Object displacement listings
──────────────────────────────
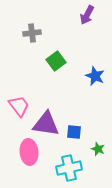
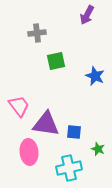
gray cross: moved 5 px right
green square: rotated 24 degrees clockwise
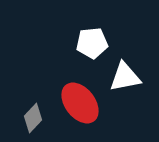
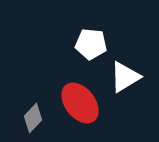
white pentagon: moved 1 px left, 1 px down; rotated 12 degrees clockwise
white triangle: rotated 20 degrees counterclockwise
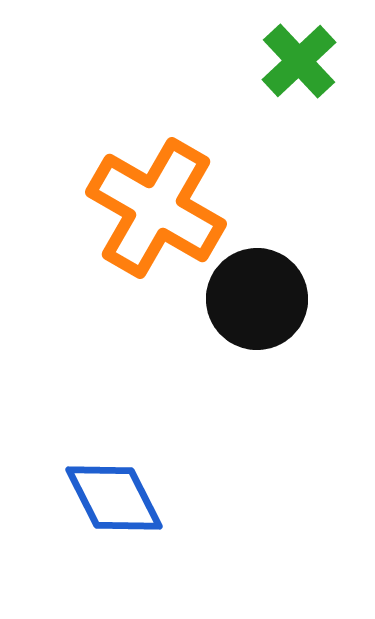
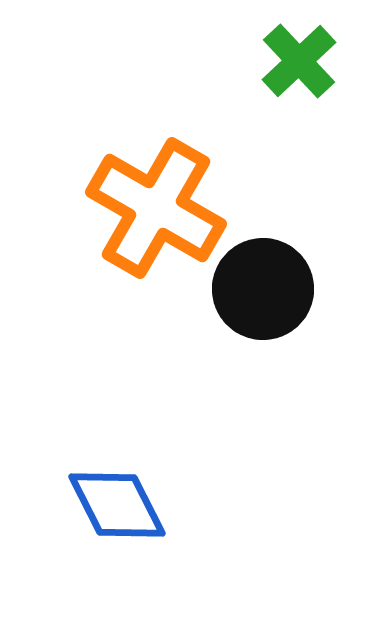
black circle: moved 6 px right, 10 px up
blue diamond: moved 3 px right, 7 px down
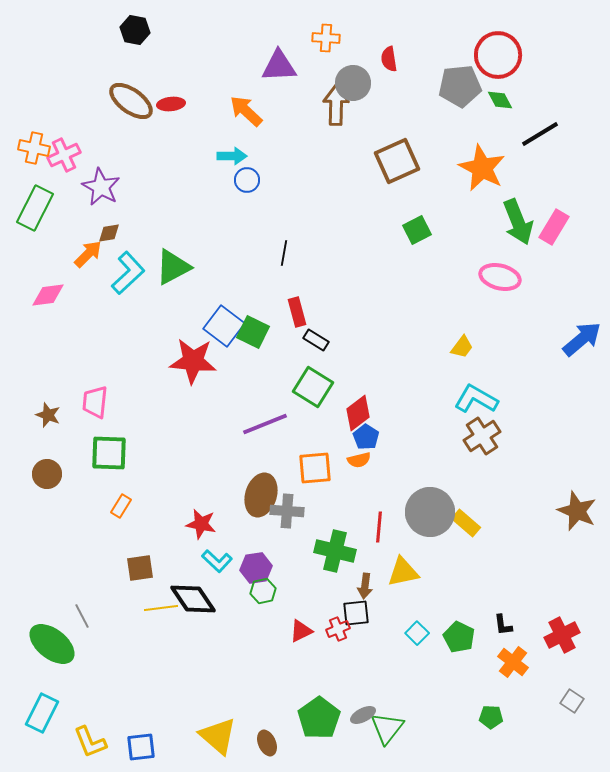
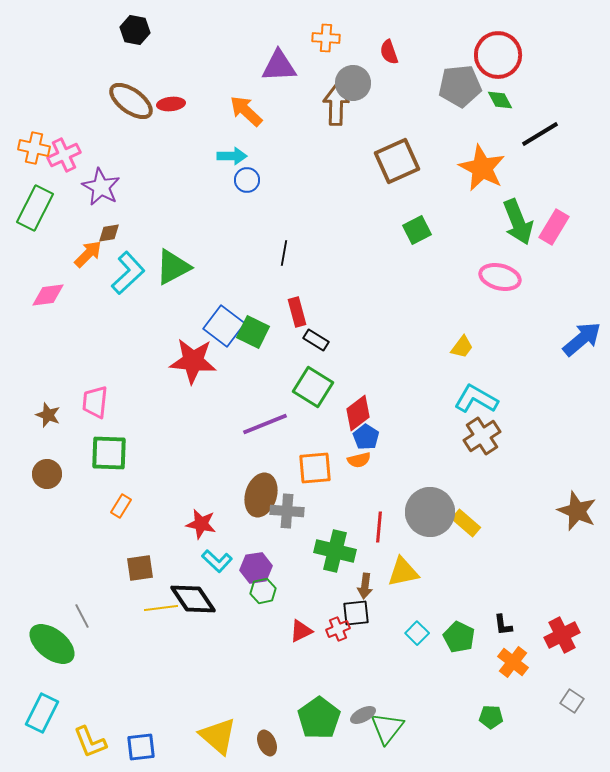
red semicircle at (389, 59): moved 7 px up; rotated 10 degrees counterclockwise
──────────────────────────────
▸ **Task requirements**: For this exercise, copy the entries above exactly and skip any picture.

▸ **Problem solution**:
gray cross: moved 5 px right
green square: rotated 24 degrees clockwise
white pentagon: moved 1 px left, 1 px down; rotated 12 degrees clockwise
white triangle: rotated 20 degrees counterclockwise
black circle: moved 6 px right, 10 px up
blue diamond: moved 3 px right, 7 px down
red semicircle at (389, 59): moved 7 px up; rotated 10 degrees counterclockwise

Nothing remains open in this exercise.